## Task prompt
Find the line that contains "black trapezoid at". Then set down that line and all the lines after it, to the end of the records, exactly and with nothing added.

## Records provided
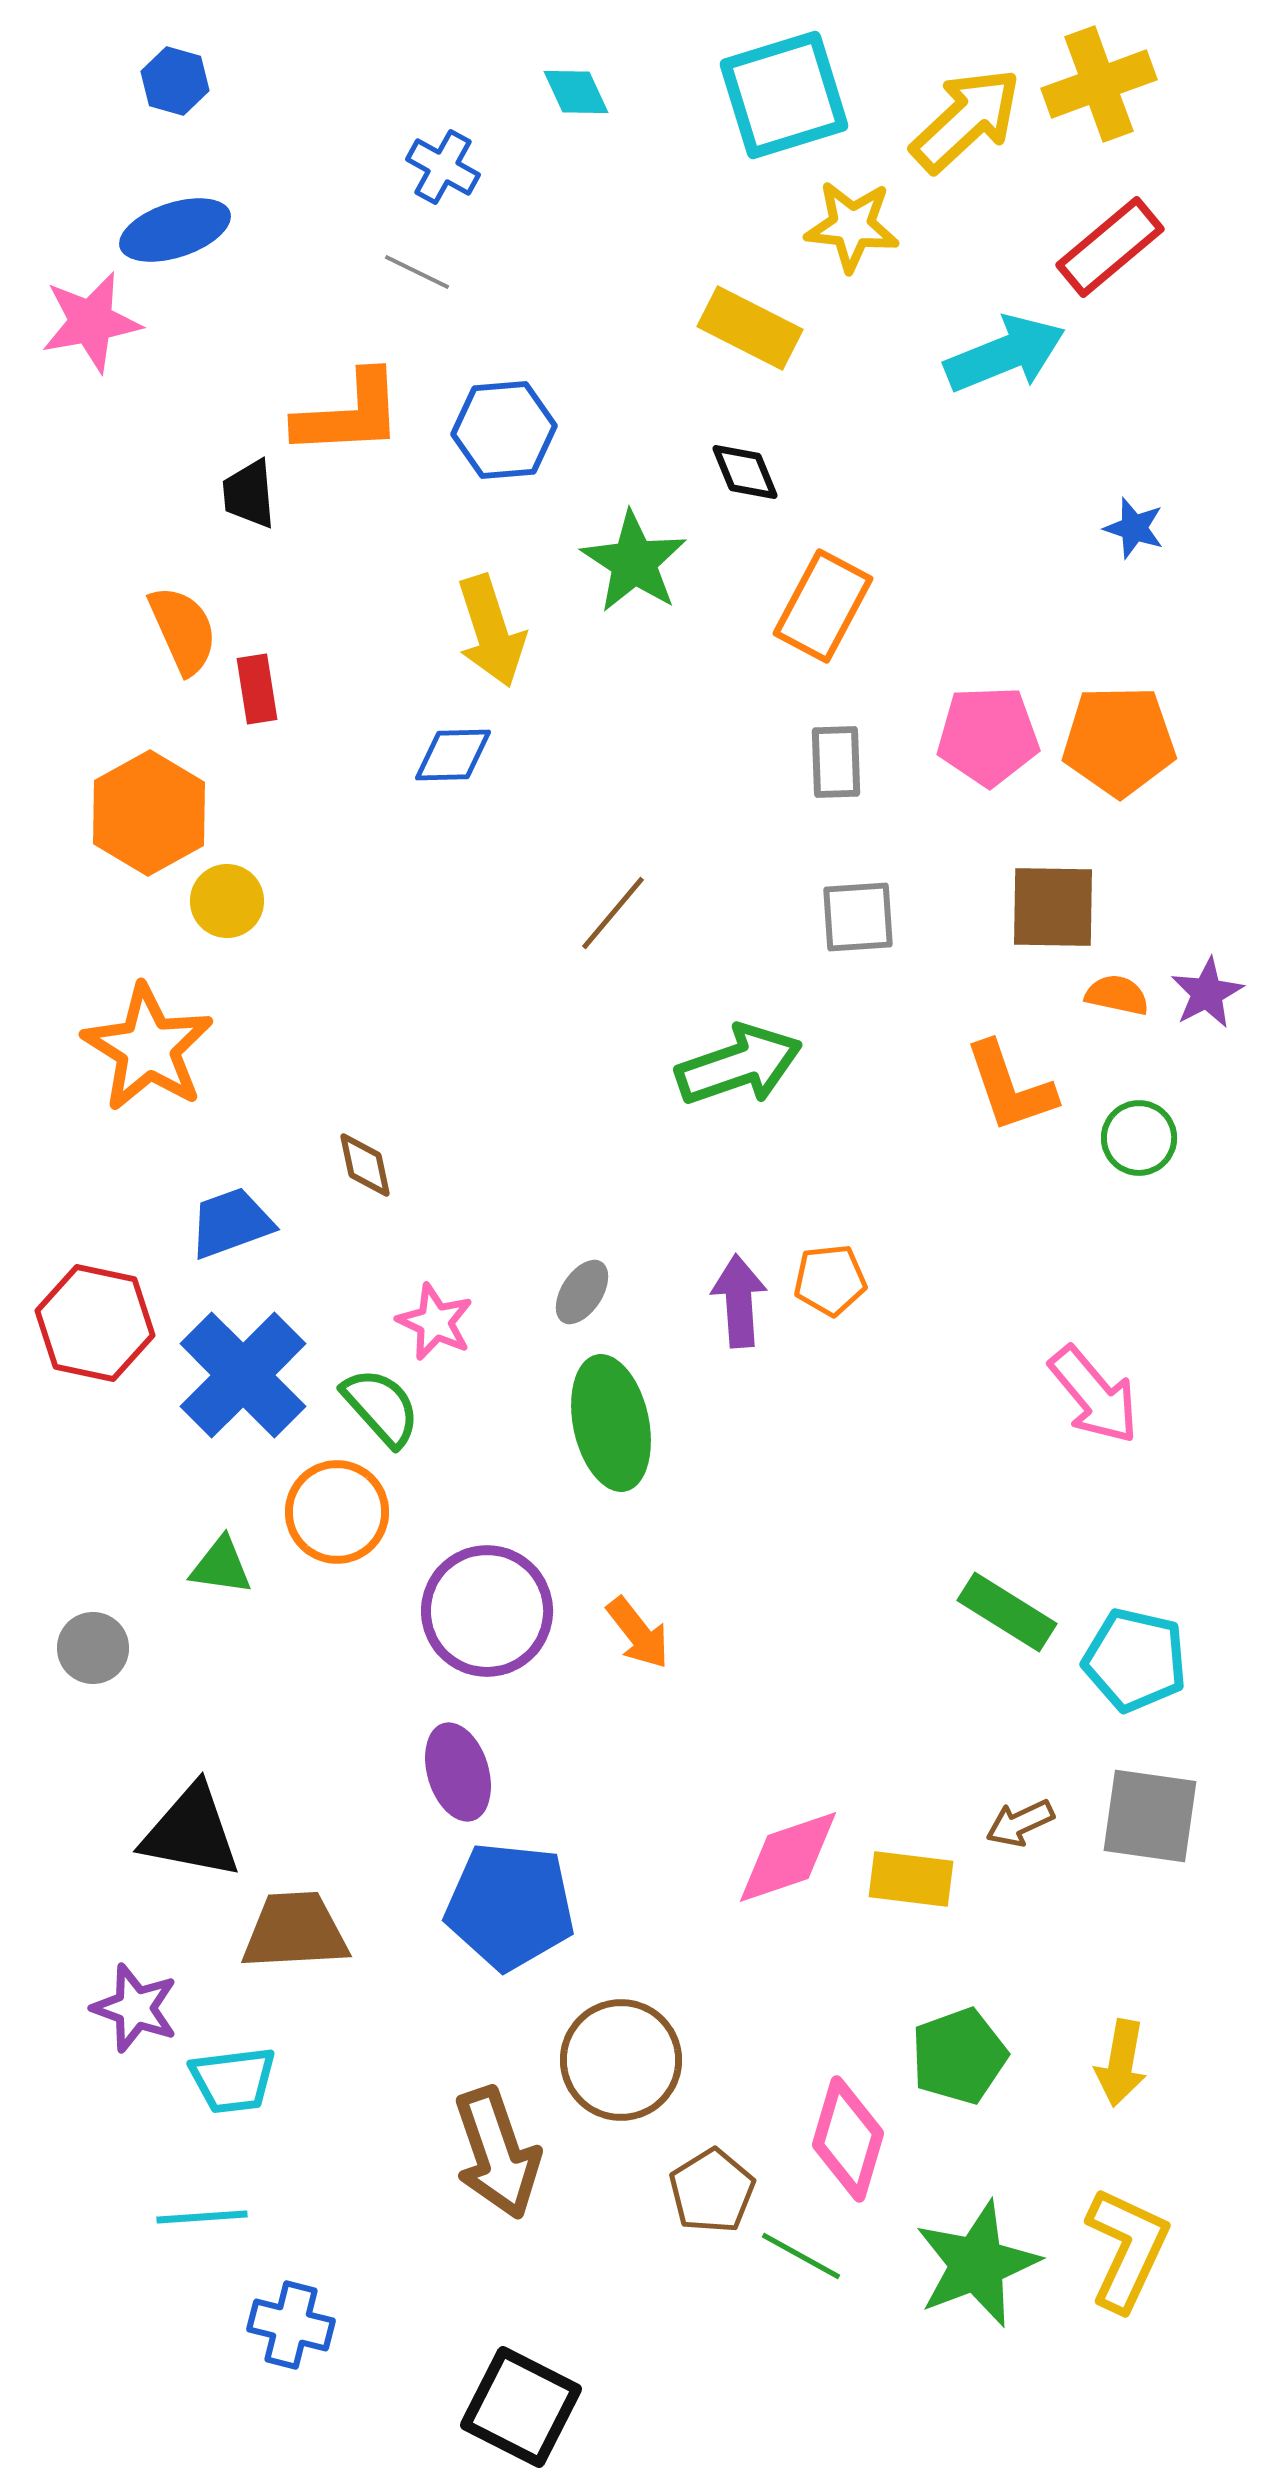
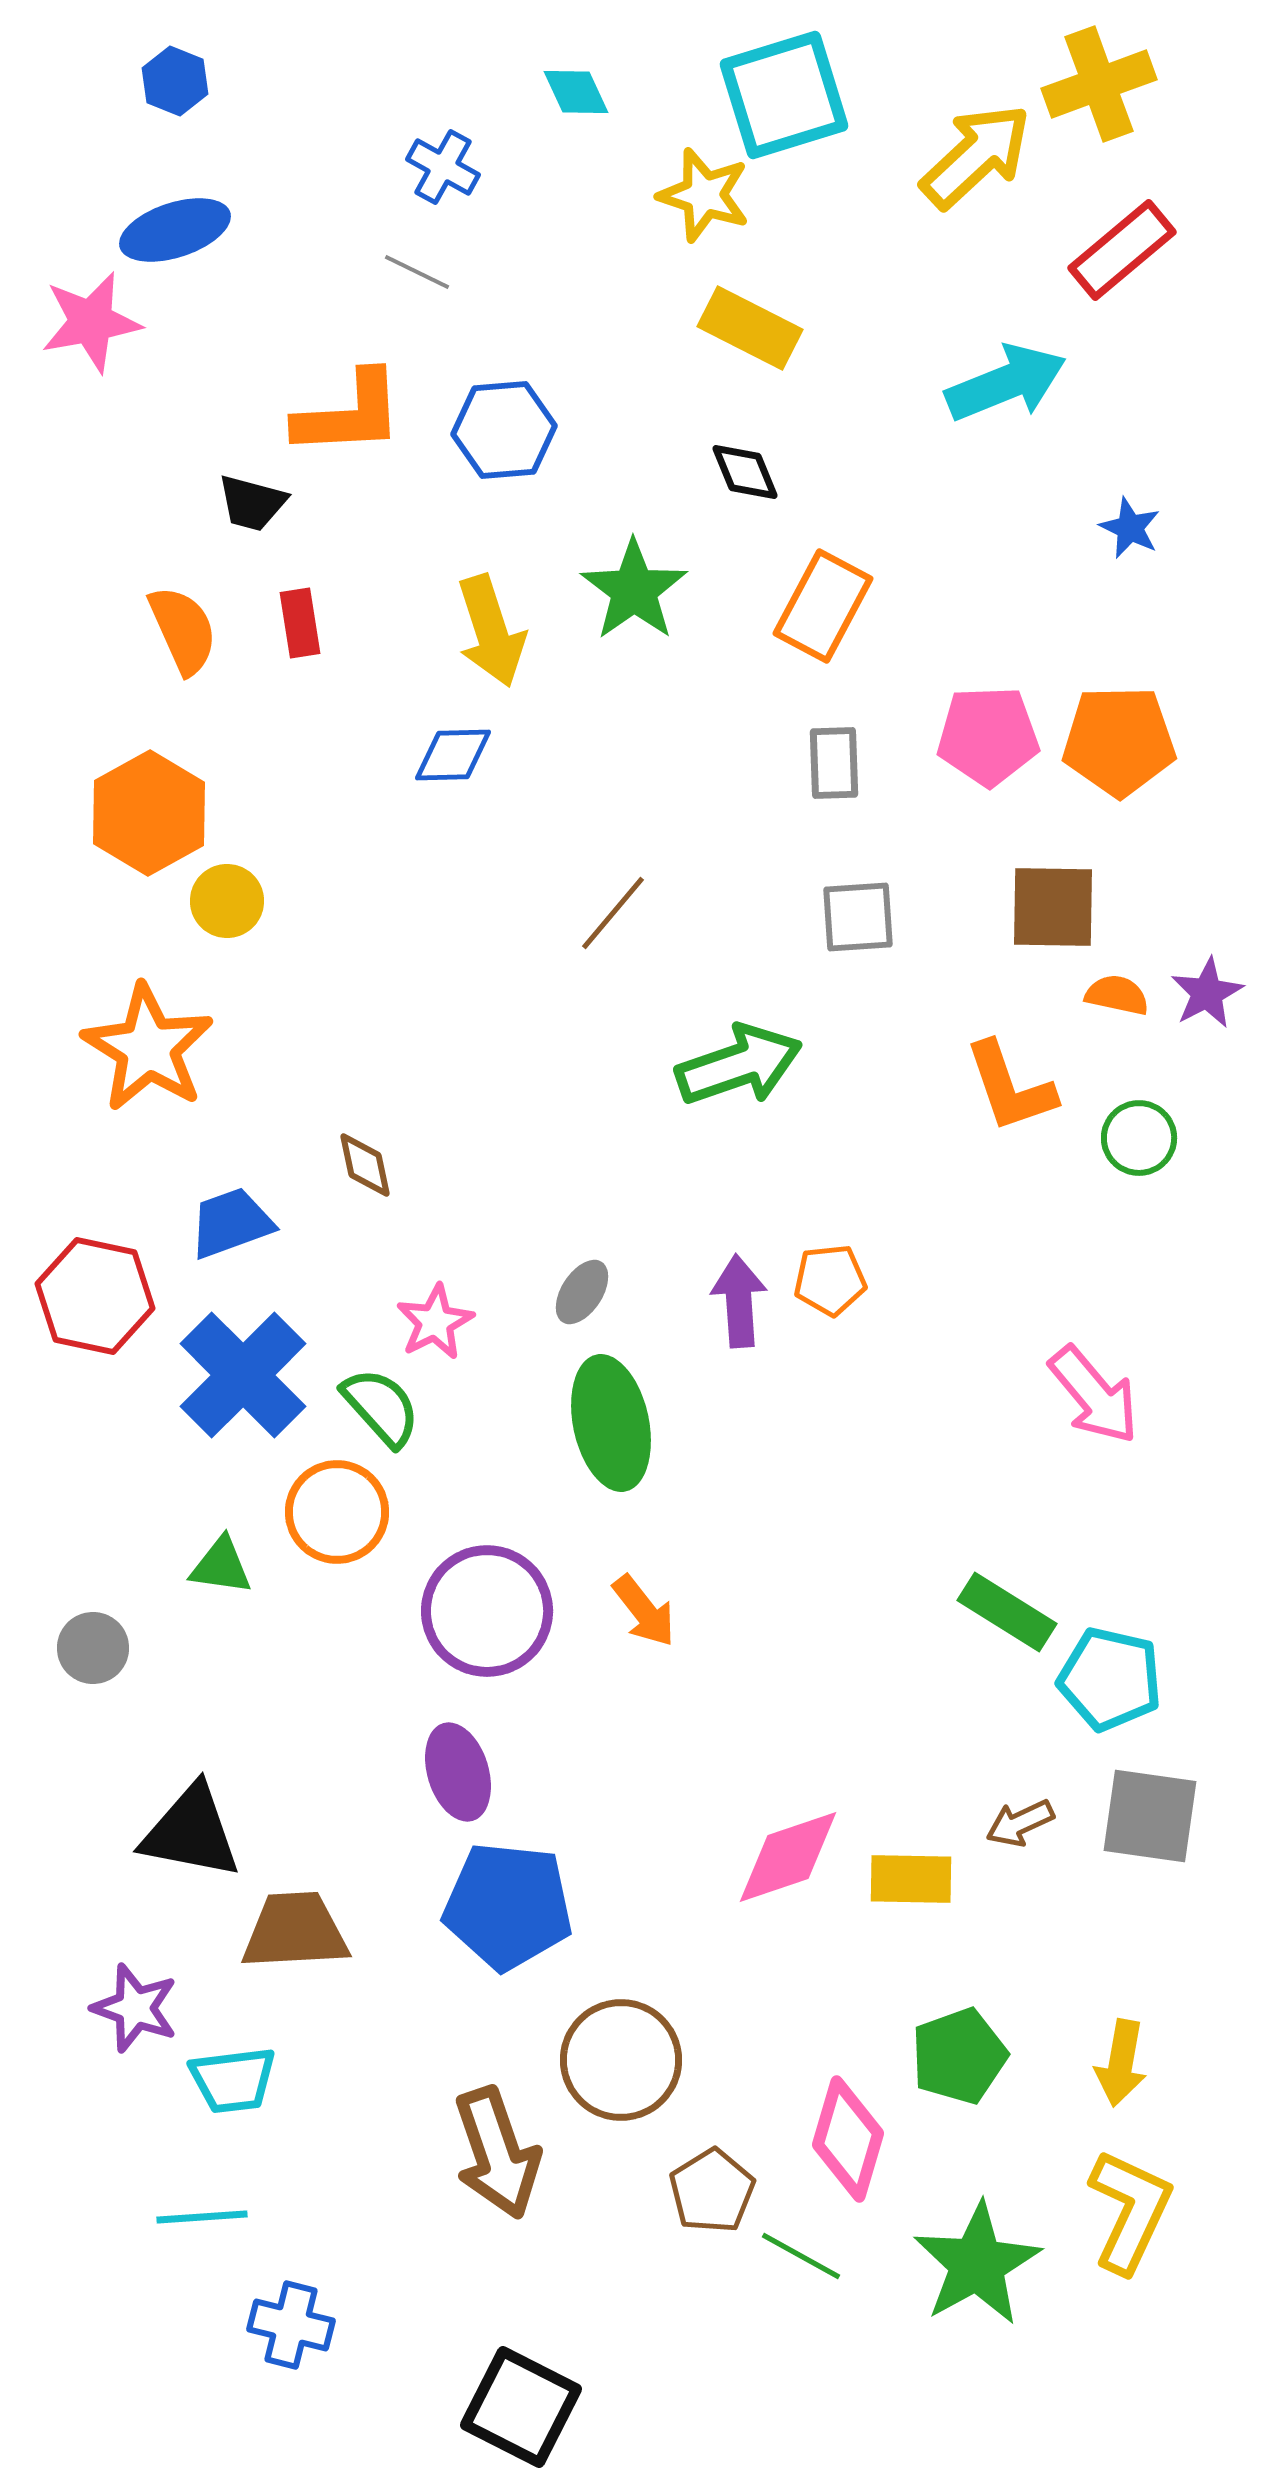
blue hexagon at (175, 81): rotated 6 degrees clockwise
yellow arrow at (966, 120): moved 10 px right, 36 px down
yellow star at (852, 226): moved 148 px left, 31 px up; rotated 12 degrees clockwise
red rectangle at (1110, 247): moved 12 px right, 3 px down
cyan arrow at (1005, 354): moved 1 px right, 29 px down
black trapezoid at (249, 494): moved 3 px right, 9 px down; rotated 70 degrees counterclockwise
blue star at (1134, 528): moved 4 px left; rotated 8 degrees clockwise
green star at (634, 562): moved 28 px down; rotated 4 degrees clockwise
red rectangle at (257, 689): moved 43 px right, 66 px up
gray rectangle at (836, 762): moved 2 px left, 1 px down
pink star at (435, 1322): rotated 20 degrees clockwise
red hexagon at (95, 1323): moved 27 px up
orange arrow at (638, 1633): moved 6 px right, 22 px up
cyan pentagon at (1135, 1660): moved 25 px left, 19 px down
yellow rectangle at (911, 1879): rotated 6 degrees counterclockwise
blue pentagon at (510, 1906): moved 2 px left
yellow L-shape at (1127, 2249): moved 3 px right, 38 px up
green star at (977, 2264): rotated 8 degrees counterclockwise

## Response
black trapezoid at (249, 494): moved 3 px right, 9 px down; rotated 70 degrees counterclockwise
blue star at (1134, 528): moved 4 px left; rotated 8 degrees clockwise
green star at (634, 562): moved 28 px down; rotated 4 degrees clockwise
red rectangle at (257, 689): moved 43 px right, 66 px up
gray rectangle at (836, 762): moved 2 px left, 1 px down
pink star at (435, 1322): rotated 20 degrees clockwise
red hexagon at (95, 1323): moved 27 px up
orange arrow at (638, 1633): moved 6 px right, 22 px up
cyan pentagon at (1135, 1660): moved 25 px left, 19 px down
yellow rectangle at (911, 1879): rotated 6 degrees counterclockwise
blue pentagon at (510, 1906): moved 2 px left
yellow L-shape at (1127, 2249): moved 3 px right, 38 px up
green star at (977, 2264): rotated 8 degrees counterclockwise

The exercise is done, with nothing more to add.